ASSIGNMENT: Locate every line in the material below that has the word "blue". Copy each of those lines.
-------
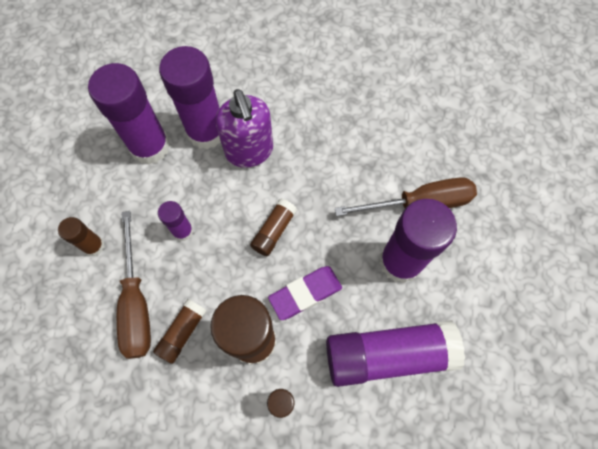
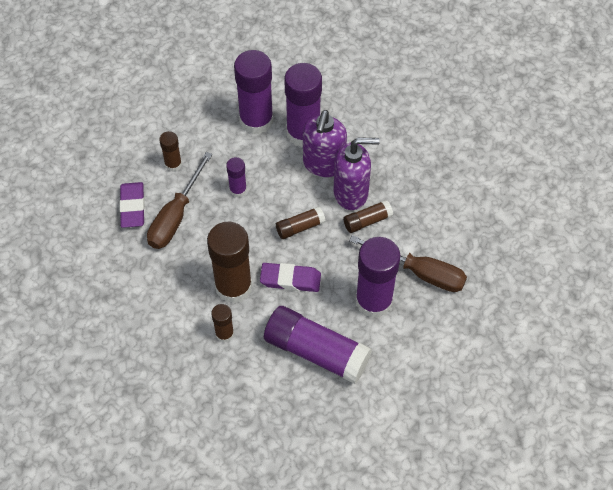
camera: 35 degrees right, 10 degrees down
(81, 323) = (132, 207): none -> purple eraser
(182, 332) = (192, 252): brown glue stick -> brown glue stick (367, 221)
(297, 164) = (351, 193): none -> purple soap dispenser

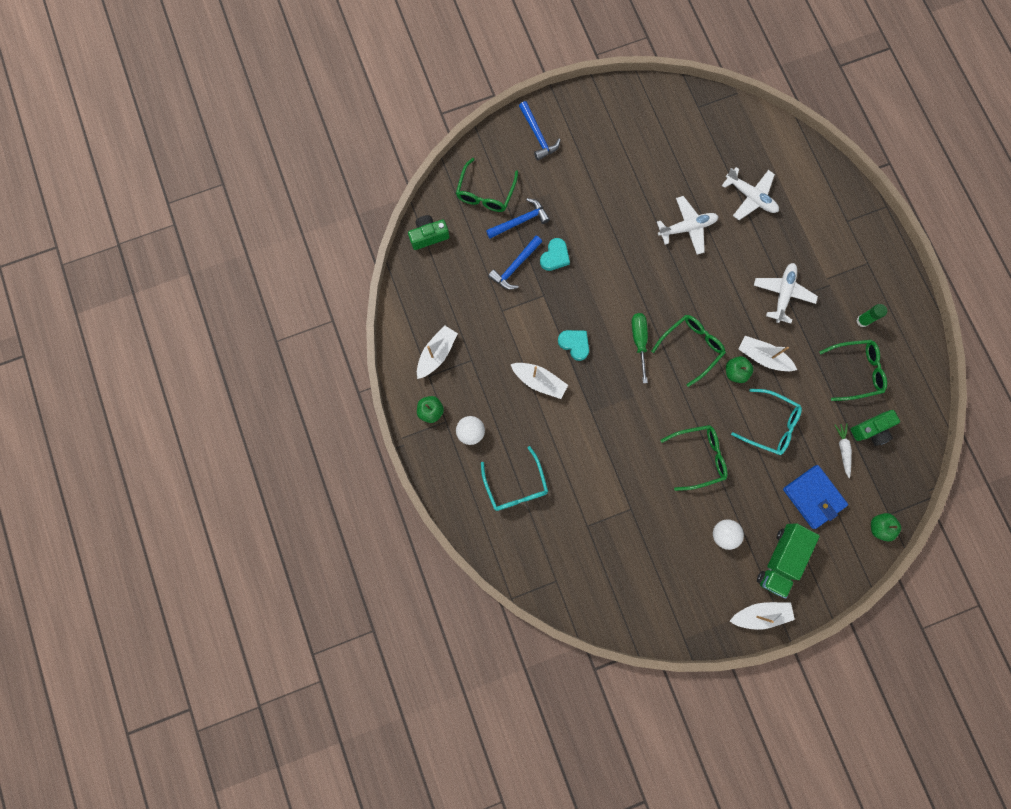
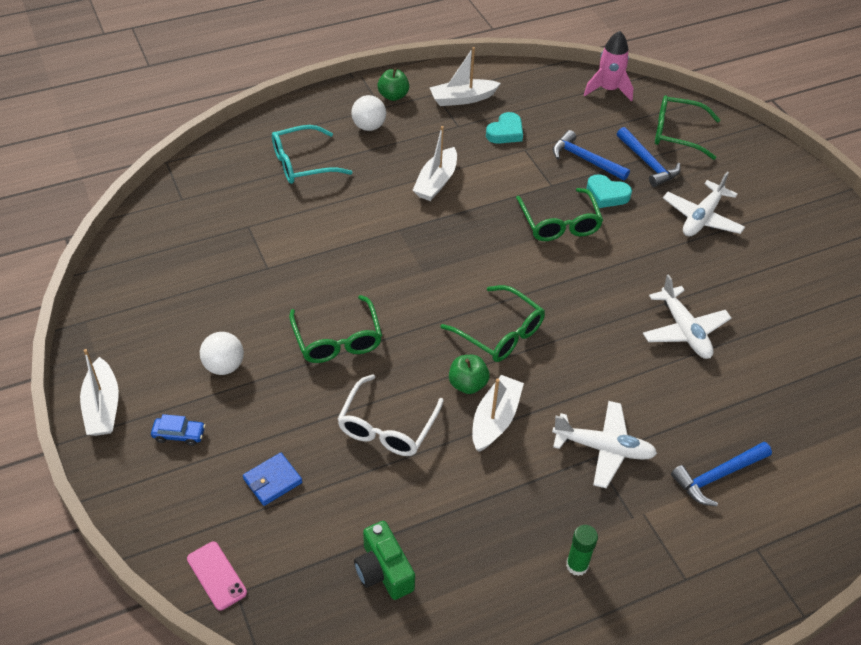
camera: 85 degrees right, 30 degrees down
(428, 236) = (608, 90): green camera -> pink rocket
(436, 354) = (462, 99): white boat -> white boat turned 135 degrees clockwise
(538, 135) = (773, 177): blue hammer -> blue hammer (718, 476)
(574, 344) = (489, 213): turquoise heart -> turquoise heart (505, 132)
(639, 341) = (502, 277): green screwdriver -> none
(750, 197) = (758, 409): white plane -> white plane (702, 218)
(770, 425) = (387, 426): turquoise glasses -> white glasses
(780, 559) = (179, 434): green truck -> blue car
(813, 497) = (272, 481): blue wallet -> blue wallet, size x0.59
(842, 449) = (349, 526): white carrot -> none
(855, 371) = (485, 550): green glasses -> green glasses (559, 223)
(879, 527) = (216, 575): green apple -> pink phone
-------
TASK RESPONSE:
(538, 135) = (773, 177): blue hammer -> blue hammer (718, 476)
(780, 559) = (179, 434): green truck -> blue car
(813, 497) = (272, 481): blue wallet -> blue wallet, size x0.59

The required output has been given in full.